**EXTRACTED INFORMATION:**
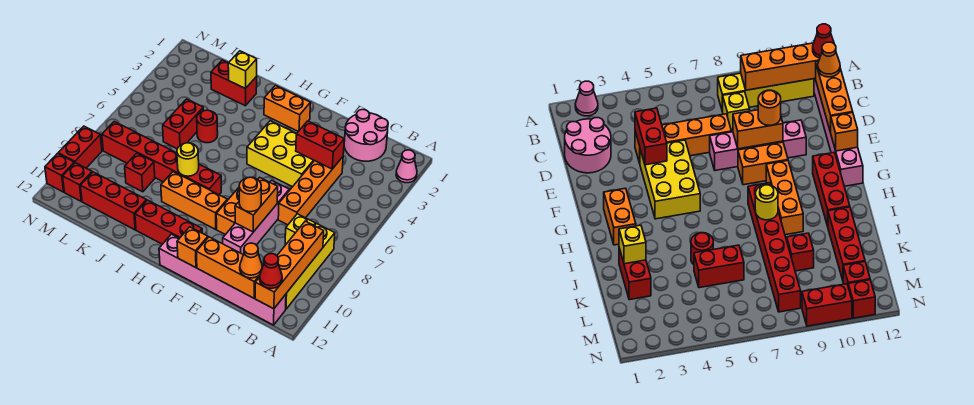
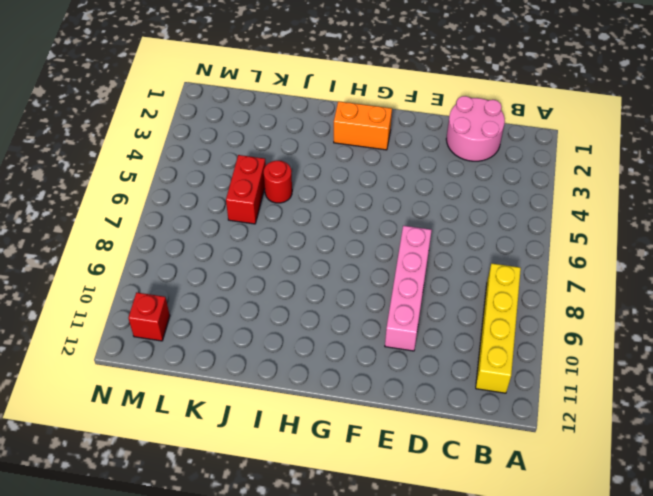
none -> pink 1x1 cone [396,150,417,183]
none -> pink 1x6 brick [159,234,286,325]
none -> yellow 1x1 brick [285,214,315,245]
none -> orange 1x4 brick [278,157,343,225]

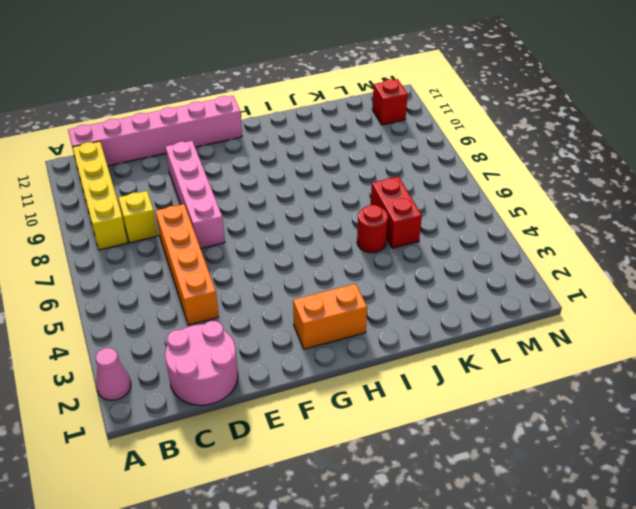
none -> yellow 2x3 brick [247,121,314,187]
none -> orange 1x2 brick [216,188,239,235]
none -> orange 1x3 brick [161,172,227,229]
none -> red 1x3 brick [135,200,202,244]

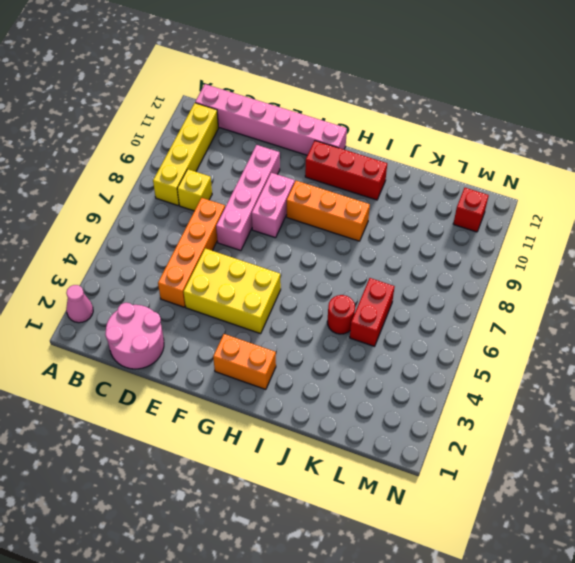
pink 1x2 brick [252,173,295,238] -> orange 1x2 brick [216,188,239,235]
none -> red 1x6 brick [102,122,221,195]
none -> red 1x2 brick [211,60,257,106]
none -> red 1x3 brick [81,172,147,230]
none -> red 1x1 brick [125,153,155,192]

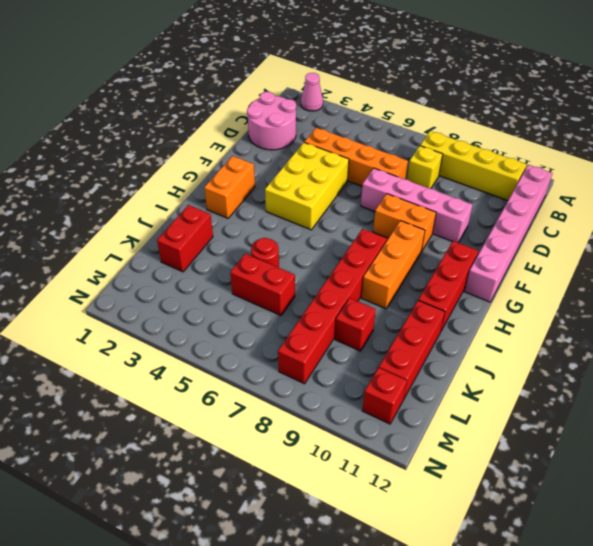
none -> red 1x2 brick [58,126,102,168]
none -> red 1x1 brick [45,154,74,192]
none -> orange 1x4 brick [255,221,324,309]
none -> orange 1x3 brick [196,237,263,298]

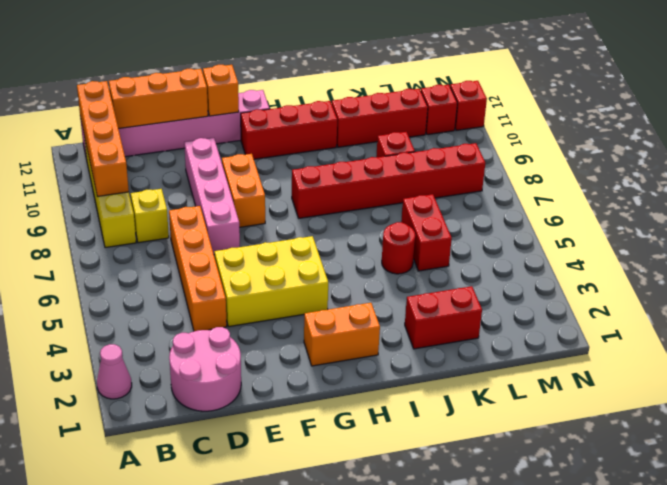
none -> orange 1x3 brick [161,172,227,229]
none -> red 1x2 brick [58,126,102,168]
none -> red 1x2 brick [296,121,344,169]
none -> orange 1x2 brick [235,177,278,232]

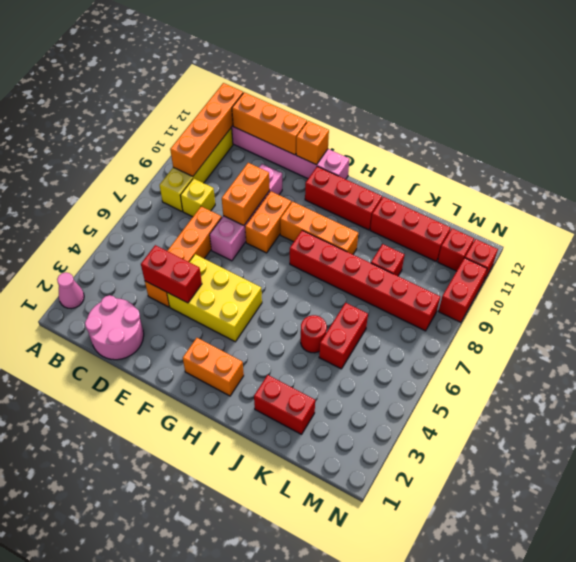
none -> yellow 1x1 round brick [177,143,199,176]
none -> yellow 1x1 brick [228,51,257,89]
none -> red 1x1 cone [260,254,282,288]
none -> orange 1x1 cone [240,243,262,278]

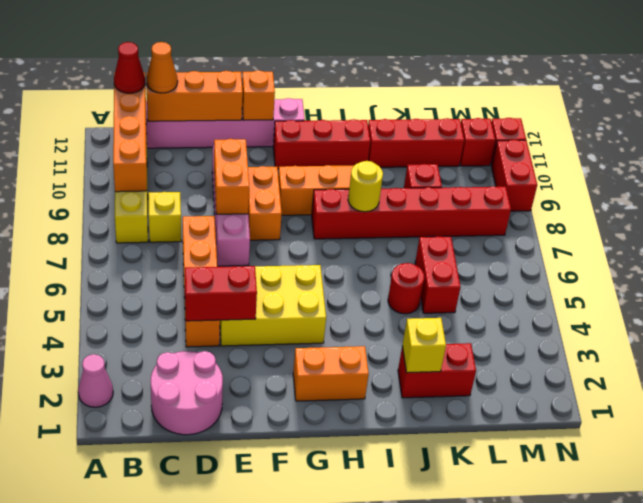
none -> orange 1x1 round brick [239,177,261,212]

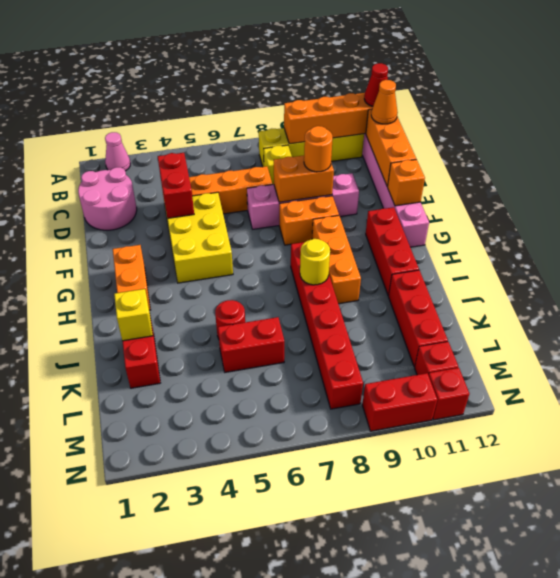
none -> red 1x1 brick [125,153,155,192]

==

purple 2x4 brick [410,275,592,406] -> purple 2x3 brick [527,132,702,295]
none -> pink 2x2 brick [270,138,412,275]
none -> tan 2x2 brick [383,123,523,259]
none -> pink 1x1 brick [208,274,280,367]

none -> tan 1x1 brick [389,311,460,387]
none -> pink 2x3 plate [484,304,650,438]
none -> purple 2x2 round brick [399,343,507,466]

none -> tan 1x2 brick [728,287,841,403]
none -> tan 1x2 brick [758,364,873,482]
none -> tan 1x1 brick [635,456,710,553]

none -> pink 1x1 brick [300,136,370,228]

...

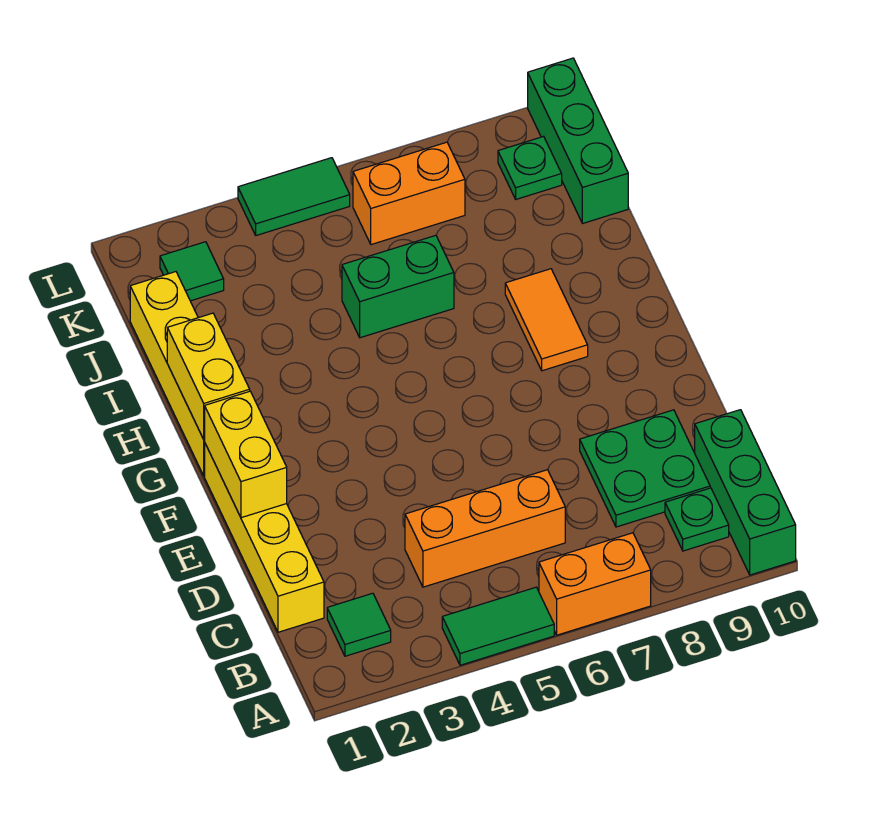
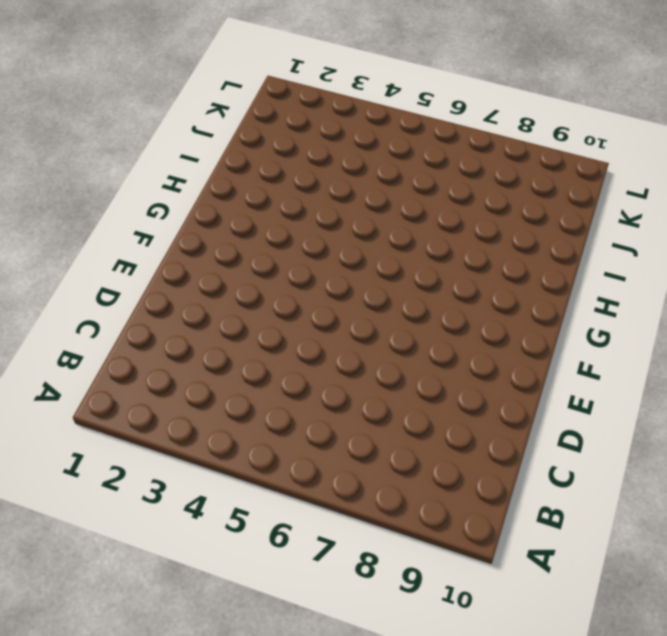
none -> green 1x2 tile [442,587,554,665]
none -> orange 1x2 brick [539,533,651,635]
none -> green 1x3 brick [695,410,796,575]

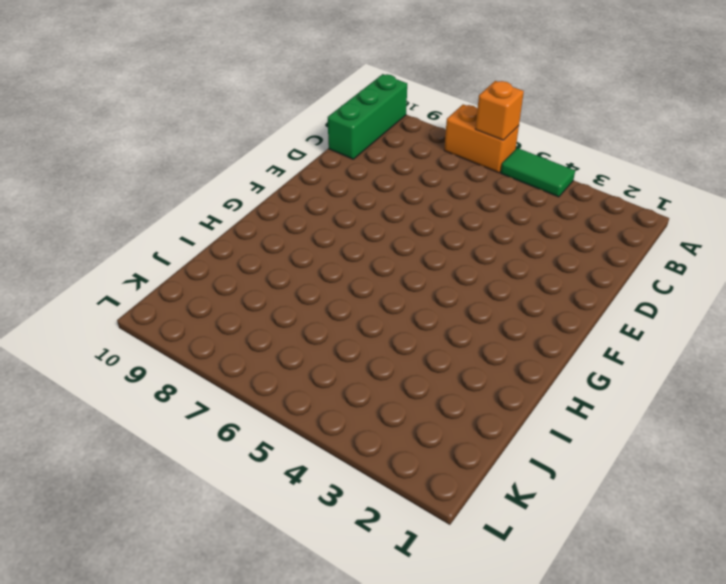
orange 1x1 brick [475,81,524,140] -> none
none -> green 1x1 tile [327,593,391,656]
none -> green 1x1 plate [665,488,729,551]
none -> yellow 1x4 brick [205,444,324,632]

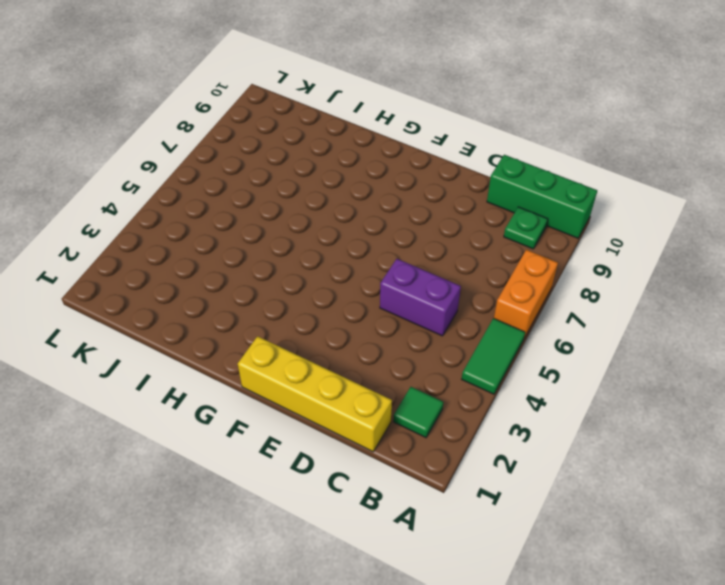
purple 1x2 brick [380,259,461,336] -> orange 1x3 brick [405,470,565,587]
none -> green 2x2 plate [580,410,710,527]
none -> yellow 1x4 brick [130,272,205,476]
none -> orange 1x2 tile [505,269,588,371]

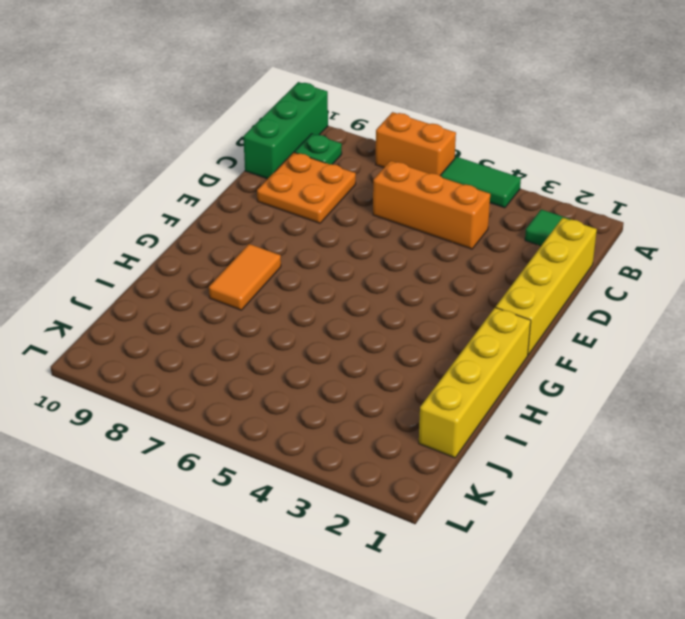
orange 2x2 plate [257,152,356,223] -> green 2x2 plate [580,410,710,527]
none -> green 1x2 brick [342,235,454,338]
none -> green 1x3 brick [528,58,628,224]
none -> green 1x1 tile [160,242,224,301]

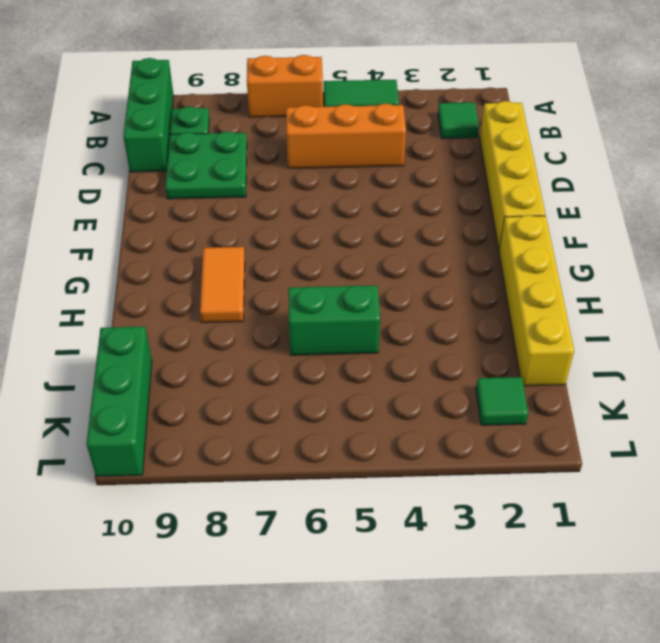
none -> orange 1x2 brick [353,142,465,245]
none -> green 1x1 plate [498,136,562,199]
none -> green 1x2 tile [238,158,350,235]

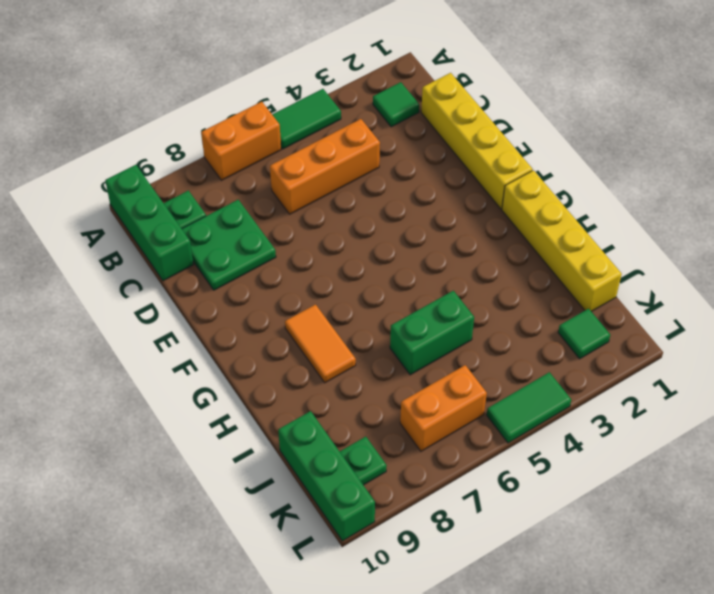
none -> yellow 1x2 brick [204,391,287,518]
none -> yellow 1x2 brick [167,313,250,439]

**HOW TO COMPLETE THIS TASK:** Each line from the one that contains "none -> orange 1x3 brick [196,237,263,298]" down to the one that contains "none -> orange 1x1 round" is to be returned exactly as it stands above, both ends included, with pictures removed.

**EXERCISE OUTPUT:**
none -> orange 1x3 brick [196,237,263,298]

none -> orange 1x3 brick [161,172,227,229]
none -> red 1x2 brick [58,126,102,168]
none -> red 1x2 brick [296,121,344,169]
none -> orange 1x2 brick [235,177,278,232]

none -> yellow 1x1 round brick [177,143,199,176]
none -> yellow 1x1 brick [228,51,257,89]
none -> red 1x1 cone [260,254,282,288]
none -> orange 1x1 cone [240,243,262,278]

none -> orange 1x1 round brick [239,177,261,212]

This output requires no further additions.